Records excerpted from a collection
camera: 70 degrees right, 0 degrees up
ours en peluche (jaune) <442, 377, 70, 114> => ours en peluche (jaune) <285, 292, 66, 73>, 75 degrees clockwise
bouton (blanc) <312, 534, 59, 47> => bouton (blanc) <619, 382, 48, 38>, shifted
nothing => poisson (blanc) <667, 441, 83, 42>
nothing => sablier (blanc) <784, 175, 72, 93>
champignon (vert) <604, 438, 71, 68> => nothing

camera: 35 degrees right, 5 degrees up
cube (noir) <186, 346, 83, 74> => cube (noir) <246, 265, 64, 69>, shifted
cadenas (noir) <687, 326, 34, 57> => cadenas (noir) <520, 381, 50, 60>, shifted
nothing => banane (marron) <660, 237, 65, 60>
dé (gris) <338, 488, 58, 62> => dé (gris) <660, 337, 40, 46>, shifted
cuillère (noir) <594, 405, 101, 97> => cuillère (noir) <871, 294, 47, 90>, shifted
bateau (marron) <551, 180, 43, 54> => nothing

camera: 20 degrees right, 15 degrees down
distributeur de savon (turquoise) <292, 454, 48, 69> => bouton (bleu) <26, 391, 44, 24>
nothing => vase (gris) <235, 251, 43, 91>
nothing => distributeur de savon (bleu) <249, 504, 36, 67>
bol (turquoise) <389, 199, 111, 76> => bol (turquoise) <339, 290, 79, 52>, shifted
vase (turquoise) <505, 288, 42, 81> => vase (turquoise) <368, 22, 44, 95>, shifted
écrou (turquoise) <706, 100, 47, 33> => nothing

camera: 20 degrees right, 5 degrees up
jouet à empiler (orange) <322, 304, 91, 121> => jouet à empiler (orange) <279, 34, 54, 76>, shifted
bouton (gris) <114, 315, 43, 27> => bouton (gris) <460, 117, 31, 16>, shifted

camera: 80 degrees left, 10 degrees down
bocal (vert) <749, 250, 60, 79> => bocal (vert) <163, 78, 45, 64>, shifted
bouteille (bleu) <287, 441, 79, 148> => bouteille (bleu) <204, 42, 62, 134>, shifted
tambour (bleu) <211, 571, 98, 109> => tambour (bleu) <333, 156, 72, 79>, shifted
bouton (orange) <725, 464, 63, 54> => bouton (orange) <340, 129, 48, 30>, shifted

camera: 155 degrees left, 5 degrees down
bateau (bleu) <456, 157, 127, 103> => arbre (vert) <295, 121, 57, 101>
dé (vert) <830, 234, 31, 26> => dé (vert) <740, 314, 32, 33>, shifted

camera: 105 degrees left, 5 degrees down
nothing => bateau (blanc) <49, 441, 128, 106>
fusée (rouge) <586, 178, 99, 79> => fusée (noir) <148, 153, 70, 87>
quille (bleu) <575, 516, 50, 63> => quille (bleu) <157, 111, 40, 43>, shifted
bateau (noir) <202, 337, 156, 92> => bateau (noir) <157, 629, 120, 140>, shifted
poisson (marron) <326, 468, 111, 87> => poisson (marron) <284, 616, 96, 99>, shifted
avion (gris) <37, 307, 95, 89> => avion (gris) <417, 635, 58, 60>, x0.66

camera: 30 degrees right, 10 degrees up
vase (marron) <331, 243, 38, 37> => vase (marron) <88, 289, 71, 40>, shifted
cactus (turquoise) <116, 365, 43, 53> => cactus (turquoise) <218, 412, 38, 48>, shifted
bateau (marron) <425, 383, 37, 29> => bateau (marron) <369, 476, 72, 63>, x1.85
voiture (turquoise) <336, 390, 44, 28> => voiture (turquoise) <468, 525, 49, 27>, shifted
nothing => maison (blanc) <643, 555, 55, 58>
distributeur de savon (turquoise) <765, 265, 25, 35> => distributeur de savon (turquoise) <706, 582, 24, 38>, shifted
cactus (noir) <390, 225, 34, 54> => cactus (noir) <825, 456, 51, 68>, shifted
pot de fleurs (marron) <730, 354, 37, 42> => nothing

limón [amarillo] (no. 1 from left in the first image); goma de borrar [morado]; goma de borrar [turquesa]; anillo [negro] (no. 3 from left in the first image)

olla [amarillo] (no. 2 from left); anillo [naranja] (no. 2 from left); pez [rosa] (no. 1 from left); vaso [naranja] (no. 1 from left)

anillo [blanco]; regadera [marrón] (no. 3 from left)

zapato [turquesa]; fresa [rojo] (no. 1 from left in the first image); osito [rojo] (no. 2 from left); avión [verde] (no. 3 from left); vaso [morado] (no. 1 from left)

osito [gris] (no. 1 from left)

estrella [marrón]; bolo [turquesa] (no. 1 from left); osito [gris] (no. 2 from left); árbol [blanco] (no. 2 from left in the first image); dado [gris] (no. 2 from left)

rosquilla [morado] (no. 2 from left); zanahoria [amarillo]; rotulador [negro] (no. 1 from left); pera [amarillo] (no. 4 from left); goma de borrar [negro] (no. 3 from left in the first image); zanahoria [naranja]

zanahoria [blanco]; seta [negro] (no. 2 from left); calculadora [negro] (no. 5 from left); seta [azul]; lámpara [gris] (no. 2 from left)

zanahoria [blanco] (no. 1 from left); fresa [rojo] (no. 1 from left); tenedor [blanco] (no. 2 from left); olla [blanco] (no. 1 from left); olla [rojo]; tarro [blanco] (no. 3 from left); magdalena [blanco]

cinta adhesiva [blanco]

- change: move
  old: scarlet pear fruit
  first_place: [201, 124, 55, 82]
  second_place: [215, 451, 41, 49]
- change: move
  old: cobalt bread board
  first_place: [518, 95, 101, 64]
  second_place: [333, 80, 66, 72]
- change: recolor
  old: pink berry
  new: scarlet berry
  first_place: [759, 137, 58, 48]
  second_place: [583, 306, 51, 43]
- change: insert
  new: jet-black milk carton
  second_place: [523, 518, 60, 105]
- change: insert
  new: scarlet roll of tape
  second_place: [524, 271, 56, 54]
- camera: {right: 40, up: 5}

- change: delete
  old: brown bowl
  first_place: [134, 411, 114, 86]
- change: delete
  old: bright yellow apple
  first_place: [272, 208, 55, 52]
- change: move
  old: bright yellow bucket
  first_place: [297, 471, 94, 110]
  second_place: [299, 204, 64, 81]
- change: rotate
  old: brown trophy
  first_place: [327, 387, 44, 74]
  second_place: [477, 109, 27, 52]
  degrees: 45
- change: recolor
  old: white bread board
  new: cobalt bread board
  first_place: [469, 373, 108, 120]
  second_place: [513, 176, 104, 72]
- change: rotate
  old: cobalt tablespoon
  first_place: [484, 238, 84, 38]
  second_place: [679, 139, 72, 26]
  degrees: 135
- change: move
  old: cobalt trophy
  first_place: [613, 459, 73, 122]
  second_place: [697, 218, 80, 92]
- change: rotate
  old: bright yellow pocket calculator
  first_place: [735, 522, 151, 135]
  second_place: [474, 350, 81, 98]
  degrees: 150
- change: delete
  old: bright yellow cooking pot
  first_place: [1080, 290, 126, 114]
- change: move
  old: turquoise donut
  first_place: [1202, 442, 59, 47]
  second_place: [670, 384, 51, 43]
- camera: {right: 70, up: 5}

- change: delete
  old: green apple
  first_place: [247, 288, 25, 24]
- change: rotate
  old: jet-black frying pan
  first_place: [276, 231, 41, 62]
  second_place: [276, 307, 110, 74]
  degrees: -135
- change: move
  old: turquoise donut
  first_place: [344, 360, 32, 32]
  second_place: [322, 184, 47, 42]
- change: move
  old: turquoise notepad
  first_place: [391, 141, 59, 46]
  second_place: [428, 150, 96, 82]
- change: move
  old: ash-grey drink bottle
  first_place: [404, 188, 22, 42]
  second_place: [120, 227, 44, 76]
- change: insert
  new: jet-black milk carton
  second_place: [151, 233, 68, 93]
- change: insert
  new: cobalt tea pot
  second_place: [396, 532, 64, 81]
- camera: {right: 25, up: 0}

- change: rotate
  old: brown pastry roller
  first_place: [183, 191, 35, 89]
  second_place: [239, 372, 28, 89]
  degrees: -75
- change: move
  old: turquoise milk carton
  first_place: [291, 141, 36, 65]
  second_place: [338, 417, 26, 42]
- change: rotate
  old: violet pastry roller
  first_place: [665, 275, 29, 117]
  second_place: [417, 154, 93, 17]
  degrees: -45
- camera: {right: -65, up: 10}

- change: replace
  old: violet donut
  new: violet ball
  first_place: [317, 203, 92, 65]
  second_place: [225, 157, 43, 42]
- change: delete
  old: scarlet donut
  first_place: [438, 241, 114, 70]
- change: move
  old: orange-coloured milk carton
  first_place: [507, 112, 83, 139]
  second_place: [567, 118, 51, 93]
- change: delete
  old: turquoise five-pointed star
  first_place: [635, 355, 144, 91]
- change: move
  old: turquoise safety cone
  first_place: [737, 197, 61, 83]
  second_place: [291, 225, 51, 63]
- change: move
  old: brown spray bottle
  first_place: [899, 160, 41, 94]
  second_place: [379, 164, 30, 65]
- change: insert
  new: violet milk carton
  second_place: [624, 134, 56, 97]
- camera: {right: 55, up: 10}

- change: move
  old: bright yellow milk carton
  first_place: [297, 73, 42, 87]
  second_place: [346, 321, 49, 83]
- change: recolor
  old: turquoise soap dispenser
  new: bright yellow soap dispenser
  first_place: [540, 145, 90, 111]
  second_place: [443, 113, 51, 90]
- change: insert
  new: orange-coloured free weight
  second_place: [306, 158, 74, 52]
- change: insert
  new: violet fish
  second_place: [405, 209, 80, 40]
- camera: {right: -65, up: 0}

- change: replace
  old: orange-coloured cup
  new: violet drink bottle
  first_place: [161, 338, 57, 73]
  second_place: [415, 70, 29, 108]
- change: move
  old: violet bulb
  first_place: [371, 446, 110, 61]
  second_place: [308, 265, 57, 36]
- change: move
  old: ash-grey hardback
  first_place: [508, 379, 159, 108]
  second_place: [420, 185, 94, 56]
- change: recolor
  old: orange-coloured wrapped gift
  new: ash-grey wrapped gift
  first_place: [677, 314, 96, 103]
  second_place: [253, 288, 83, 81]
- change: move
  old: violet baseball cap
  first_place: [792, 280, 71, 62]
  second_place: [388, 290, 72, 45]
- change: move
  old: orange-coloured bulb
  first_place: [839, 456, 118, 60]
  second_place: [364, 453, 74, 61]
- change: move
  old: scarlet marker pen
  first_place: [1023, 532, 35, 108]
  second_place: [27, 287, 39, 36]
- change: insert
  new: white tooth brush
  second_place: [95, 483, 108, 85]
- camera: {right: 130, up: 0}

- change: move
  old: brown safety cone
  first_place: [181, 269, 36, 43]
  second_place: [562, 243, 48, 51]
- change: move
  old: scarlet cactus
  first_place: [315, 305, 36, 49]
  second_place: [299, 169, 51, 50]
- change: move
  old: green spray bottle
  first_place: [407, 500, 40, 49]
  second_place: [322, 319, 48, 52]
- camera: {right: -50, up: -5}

### [EXERCISE GOAL]
From the data above, output only the lines between the line containing "old: scarlet pear fruit" and the line containing "second_place: [524, 271, 56, 54]", inclusive, exactly as written.

### [RESPONSE TO THE EXERCISE]
  old: scarlet pear fruit
  first_place: [201, 124, 55, 82]
  second_place: [215, 451, 41, 49]
- change: move
  old: cobalt bread board
  first_place: [518, 95, 101, 64]
  second_place: [333, 80, 66, 72]
- change: recolor
  old: pink berry
  new: scarlet berry
  first_place: [759, 137, 58, 48]
  second_place: [583, 306, 51, 43]
- change: insert
  new: jet-black milk carton
  second_place: [523, 518, 60, 105]
- change: insert
  new: scarlet roll of tape
  second_place: [524, 271, 56, 54]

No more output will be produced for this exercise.